Change detection data
========

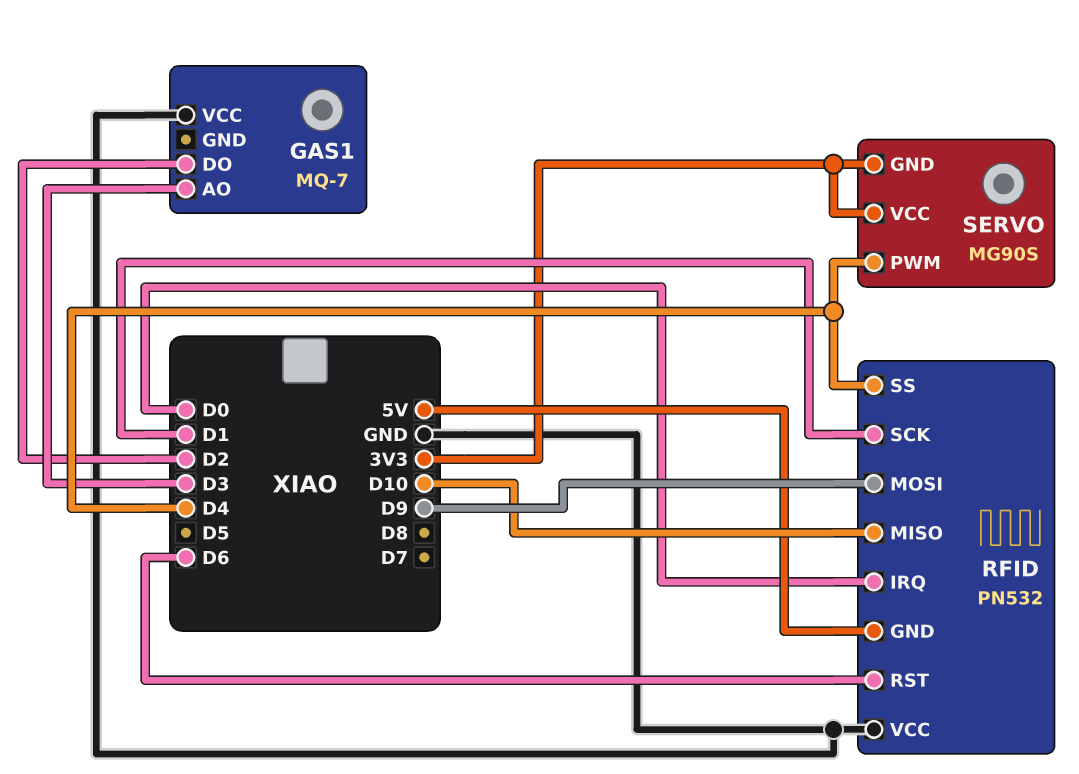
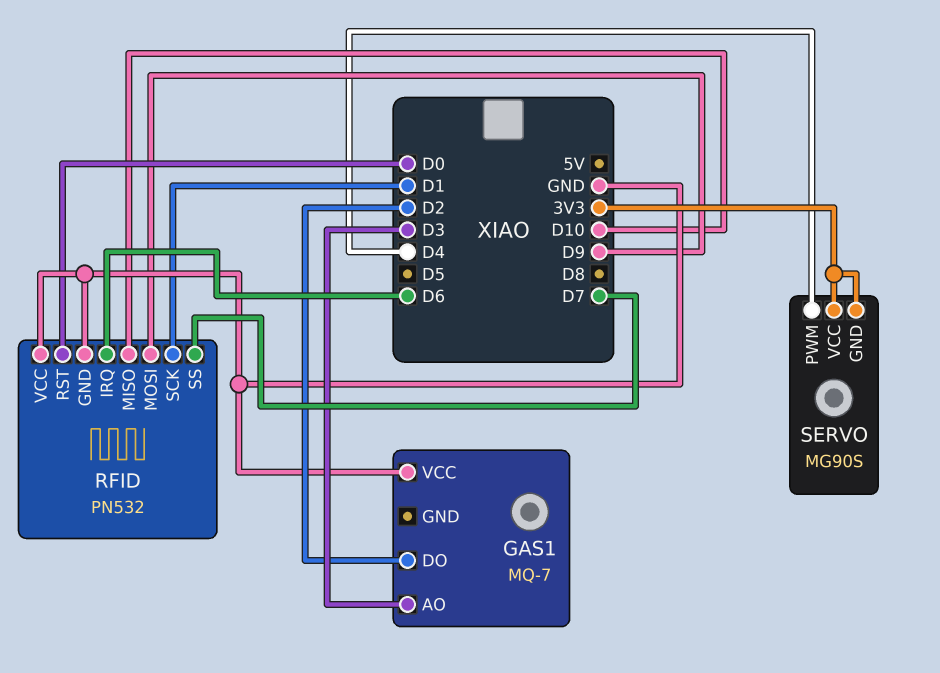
RFID pin GND: 5V -> GND
RFID pin IRQ: D0 -> D6
RFID pin RST: D6 -> D0
RFID pin SS: D4 -> D7

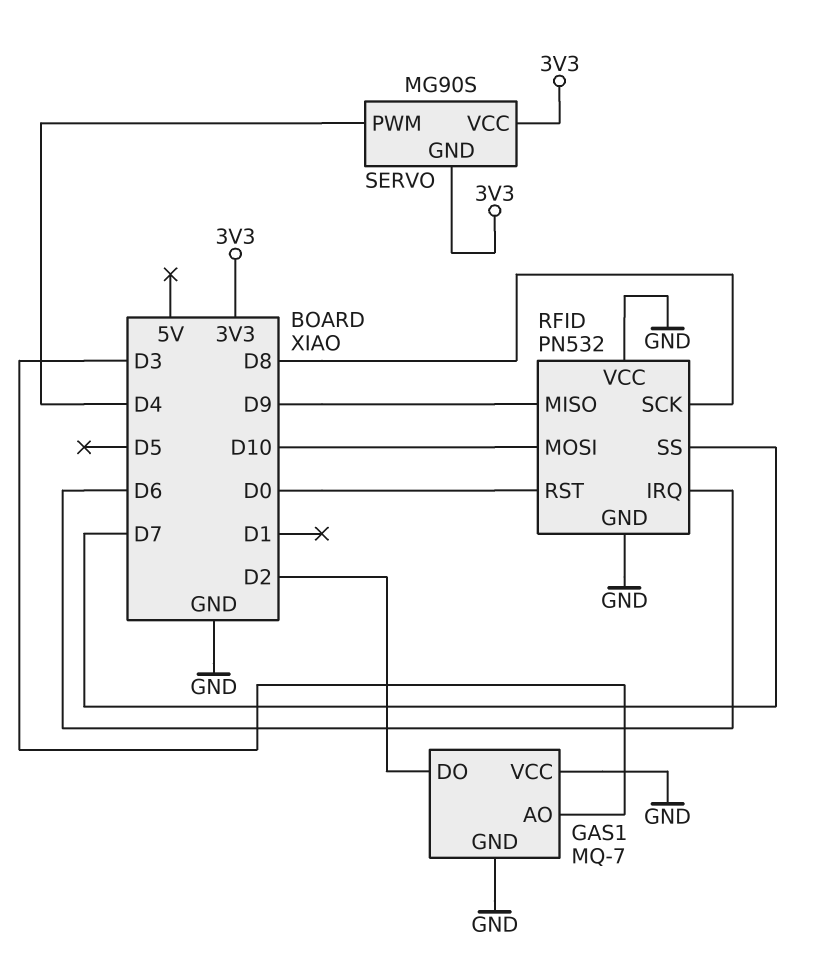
GAS1 pin GND: none -> GND
RFID pin MISO: D10 -> D9
RFID pin MOSI: D9 -> D10
RFID pin SCK: D1 -> D8

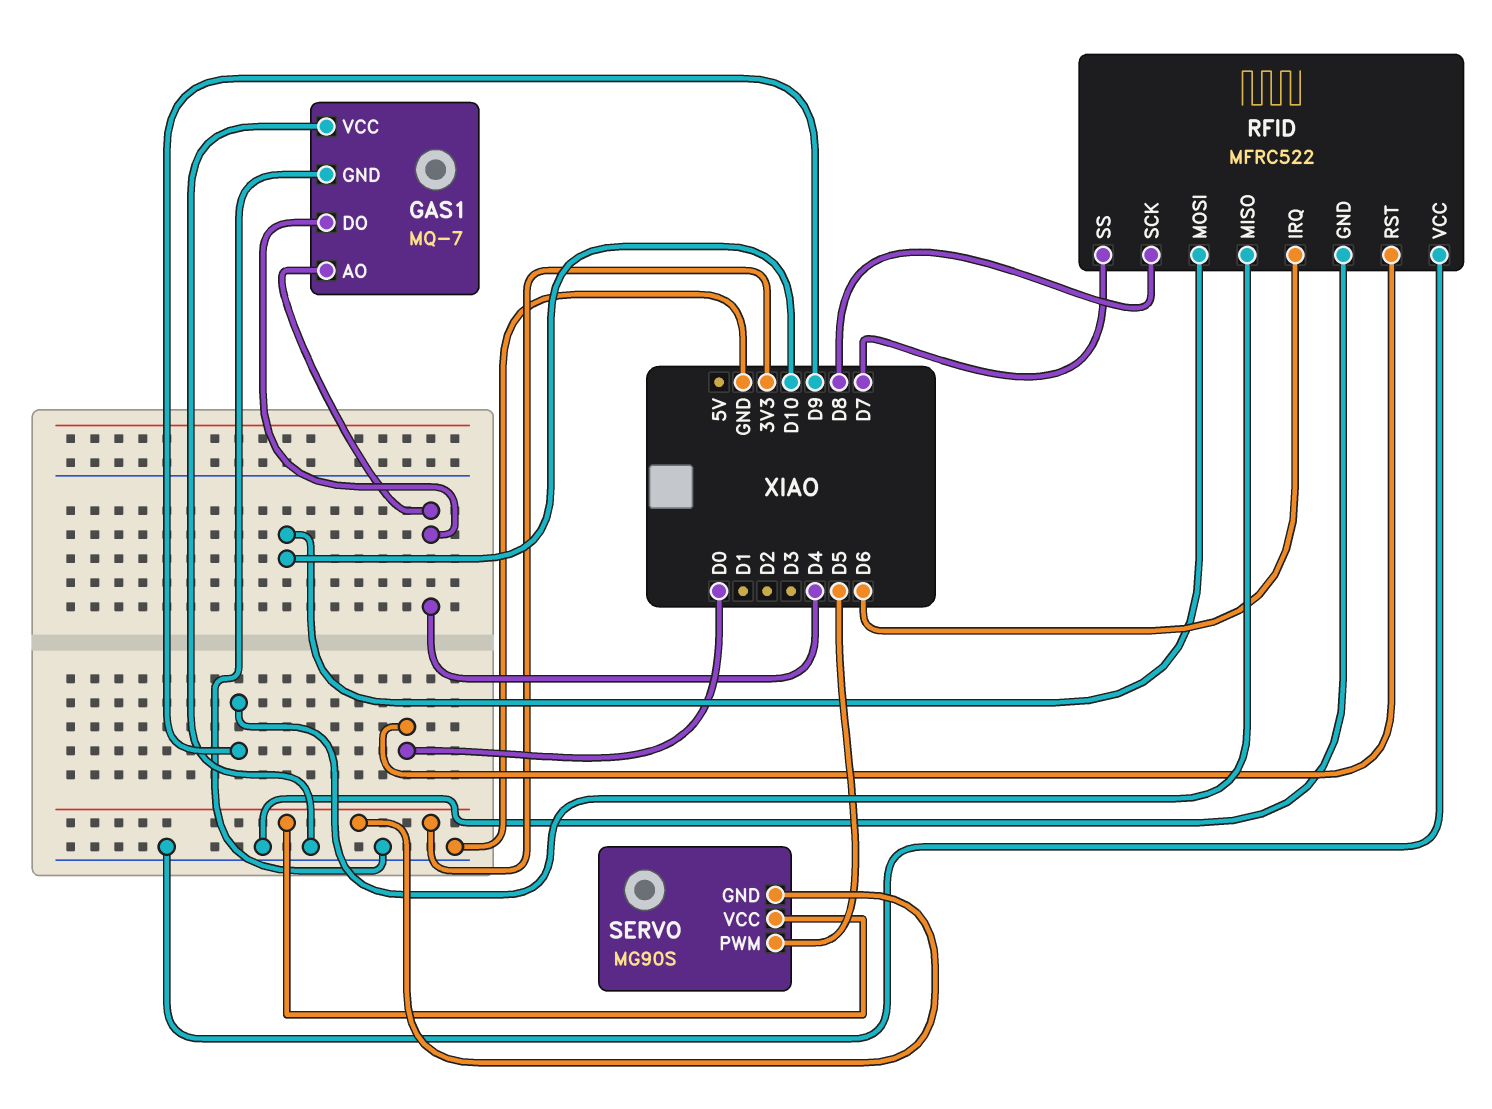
GAS1 pin AO: D3 -> D4
GAS1 pin DO: D2 -> D4
RFID: PN532 -> MFRC522
SERVO pin PWM: D4 -> D5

========

GOAL OF THE EXERCISE: Copy every line of the entries in which "RFID" can be found.

EXERCISE ANSWER:
RFID pin GND: 5V -> GND
RFID pin IRQ: D0 -> D6
RFID pin RST: D6 -> D0
RFID pin SS: D4 -> D7
RFID pin MISO: D10 -> D9
RFID pin MOSI: D9 -> D10
RFID pin SCK: D1 -> D8
RFID: PN532 -> MFRC522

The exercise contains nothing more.